WORK TO BE COMPLETED: Your response should contain every line from the data below that holds the string "gone".
+++ DATASET ENTRIES +++
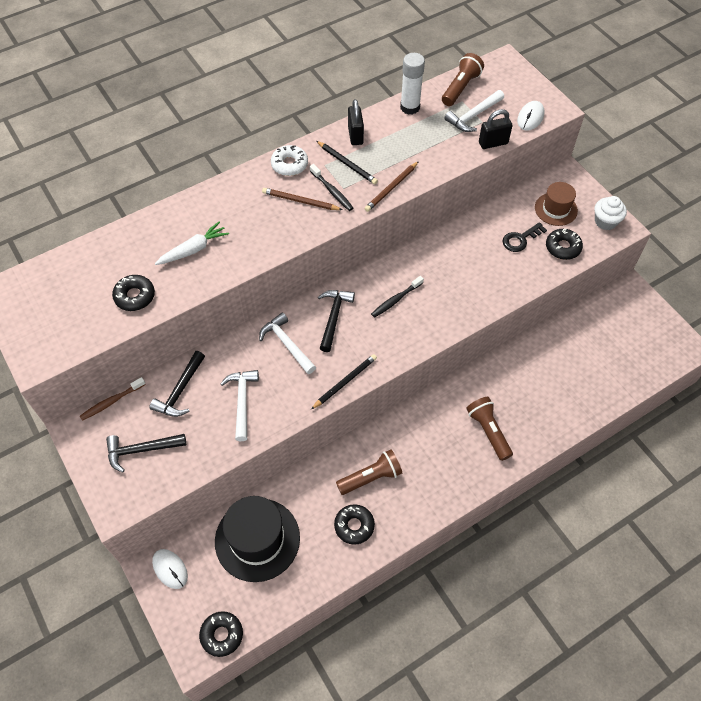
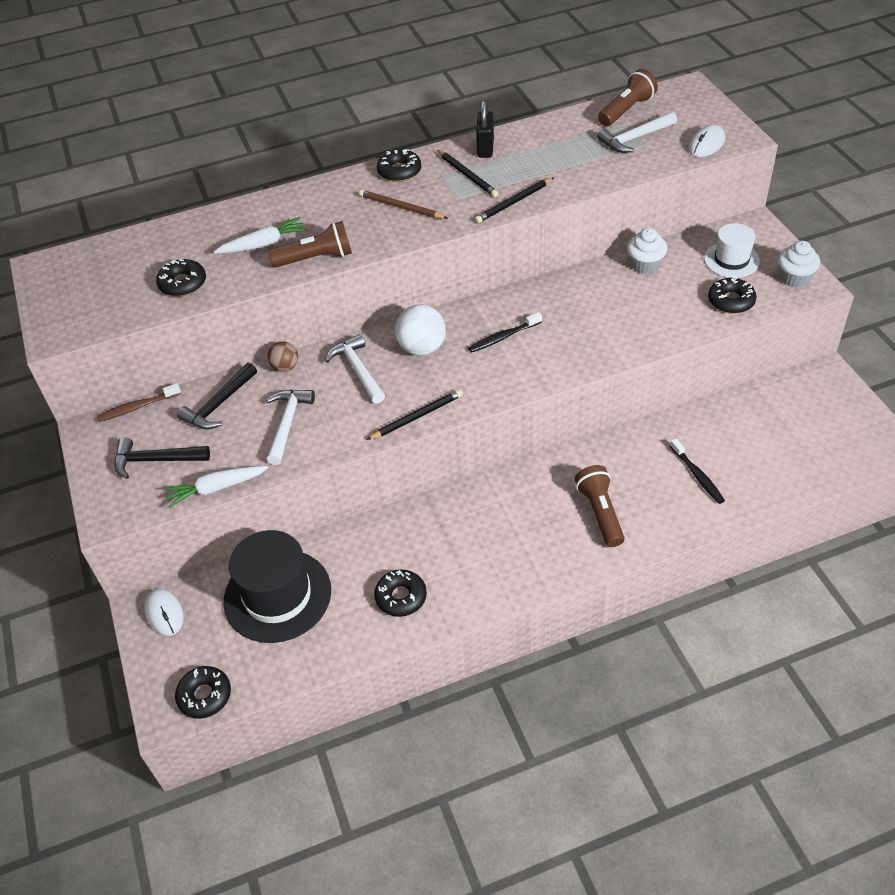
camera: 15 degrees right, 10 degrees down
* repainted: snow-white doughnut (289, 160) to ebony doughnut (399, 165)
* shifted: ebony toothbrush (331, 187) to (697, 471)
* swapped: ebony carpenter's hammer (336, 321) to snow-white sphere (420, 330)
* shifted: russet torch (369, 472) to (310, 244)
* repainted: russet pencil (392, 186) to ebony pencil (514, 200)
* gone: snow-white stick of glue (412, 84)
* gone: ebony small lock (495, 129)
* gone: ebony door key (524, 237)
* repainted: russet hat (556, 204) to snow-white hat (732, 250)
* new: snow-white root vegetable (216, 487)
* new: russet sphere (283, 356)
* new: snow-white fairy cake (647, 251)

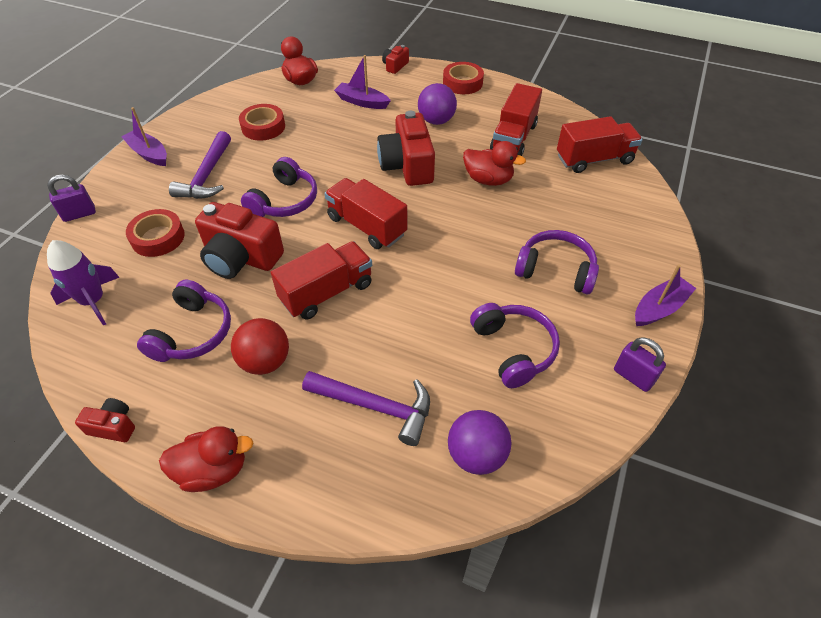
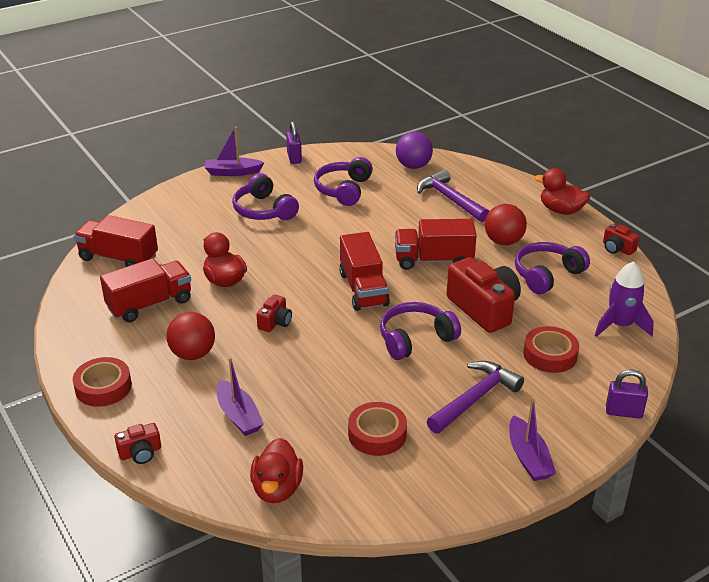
camera: 145 degrees left, 15 degrees down
* scaled: scarlet compact camera (406, 148) = (274, 313) x0.49
* repainted: purple sphere (437, 104) to scarlet sphere (190, 336)

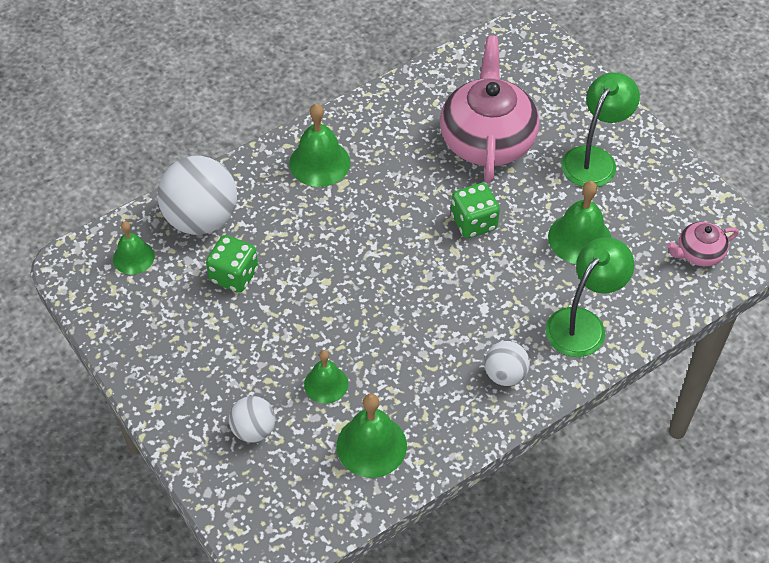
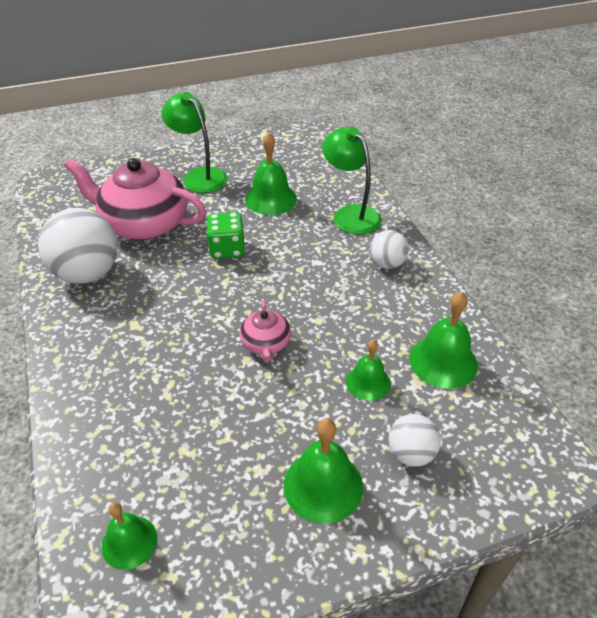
camera: 75 degrees left, 10 degrees down
* shifted: snow-white sphere (197, 195) to (78, 246)
* gone: emerald game die (232, 264)
* shifted: emerald bell (319, 145) to (323, 471)
* shifted: pink teapot (703, 244) to (265, 331)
+++
WRITTEN REPLY:
* gone: snow-white stick of glue (412, 84)
* gone: ebony small lock (495, 129)
* gone: ebony door key (524, 237)
* gone: emerald game die (232, 264)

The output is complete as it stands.